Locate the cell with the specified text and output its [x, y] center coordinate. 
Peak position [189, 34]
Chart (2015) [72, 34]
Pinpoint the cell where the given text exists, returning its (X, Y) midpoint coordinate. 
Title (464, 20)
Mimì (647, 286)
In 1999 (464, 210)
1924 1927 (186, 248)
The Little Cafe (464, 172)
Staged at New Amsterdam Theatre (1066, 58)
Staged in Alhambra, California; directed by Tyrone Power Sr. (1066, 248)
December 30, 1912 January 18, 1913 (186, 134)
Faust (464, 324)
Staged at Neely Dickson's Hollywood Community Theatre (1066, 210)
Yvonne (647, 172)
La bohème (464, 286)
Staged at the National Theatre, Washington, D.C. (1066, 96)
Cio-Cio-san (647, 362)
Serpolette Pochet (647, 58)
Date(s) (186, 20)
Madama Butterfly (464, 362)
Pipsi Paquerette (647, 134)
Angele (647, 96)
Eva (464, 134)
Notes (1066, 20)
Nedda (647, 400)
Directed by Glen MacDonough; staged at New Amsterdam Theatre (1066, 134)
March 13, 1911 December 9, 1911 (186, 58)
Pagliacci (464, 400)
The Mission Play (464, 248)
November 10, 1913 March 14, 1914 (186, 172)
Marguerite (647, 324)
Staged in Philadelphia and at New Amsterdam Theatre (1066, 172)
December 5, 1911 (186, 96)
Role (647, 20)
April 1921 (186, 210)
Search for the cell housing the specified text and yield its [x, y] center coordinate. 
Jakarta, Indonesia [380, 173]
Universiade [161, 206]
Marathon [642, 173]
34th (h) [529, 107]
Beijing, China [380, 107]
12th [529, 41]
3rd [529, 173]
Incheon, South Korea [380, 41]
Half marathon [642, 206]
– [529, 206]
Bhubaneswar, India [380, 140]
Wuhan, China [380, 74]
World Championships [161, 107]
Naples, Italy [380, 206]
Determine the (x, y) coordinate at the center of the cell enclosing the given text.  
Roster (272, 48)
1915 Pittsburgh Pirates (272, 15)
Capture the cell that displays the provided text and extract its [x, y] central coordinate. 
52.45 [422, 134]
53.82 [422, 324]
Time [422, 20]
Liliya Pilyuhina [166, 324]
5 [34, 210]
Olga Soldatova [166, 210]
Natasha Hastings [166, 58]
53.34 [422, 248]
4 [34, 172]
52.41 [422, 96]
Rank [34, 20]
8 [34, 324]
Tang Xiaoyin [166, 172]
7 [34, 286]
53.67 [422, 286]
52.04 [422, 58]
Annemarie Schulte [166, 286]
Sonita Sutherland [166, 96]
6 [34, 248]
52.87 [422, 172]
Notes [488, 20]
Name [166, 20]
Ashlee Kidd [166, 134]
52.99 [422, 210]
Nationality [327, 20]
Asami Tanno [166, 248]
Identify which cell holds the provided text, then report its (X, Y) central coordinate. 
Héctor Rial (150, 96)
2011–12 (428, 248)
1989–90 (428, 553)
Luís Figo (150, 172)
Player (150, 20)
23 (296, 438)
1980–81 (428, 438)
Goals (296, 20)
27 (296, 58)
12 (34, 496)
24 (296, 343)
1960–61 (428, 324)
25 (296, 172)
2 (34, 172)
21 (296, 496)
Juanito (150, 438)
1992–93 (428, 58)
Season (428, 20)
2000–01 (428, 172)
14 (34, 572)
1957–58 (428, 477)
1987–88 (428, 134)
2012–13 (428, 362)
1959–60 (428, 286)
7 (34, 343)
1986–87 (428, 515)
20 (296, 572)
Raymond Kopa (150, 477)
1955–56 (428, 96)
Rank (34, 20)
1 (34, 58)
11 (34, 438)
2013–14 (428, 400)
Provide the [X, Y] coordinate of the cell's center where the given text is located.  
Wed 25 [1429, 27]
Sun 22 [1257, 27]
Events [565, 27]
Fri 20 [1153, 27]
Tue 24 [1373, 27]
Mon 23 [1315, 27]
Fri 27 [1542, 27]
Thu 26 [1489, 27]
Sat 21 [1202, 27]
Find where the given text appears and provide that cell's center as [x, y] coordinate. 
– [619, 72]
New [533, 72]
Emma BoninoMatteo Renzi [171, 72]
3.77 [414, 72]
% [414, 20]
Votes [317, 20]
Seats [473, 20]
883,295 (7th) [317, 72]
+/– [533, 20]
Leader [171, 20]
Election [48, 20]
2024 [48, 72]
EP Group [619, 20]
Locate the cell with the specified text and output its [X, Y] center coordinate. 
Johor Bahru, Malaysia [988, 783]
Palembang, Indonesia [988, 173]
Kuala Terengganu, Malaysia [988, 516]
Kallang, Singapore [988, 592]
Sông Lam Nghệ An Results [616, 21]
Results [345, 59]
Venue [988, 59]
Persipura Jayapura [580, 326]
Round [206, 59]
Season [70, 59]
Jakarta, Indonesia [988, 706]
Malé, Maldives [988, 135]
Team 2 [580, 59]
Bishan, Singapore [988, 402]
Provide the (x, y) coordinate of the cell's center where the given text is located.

• **Exercise description**
How many lines of the listing above contain the string "cell", counting only matches with the same capitalization? Reply with the number alone.

• **Output**
10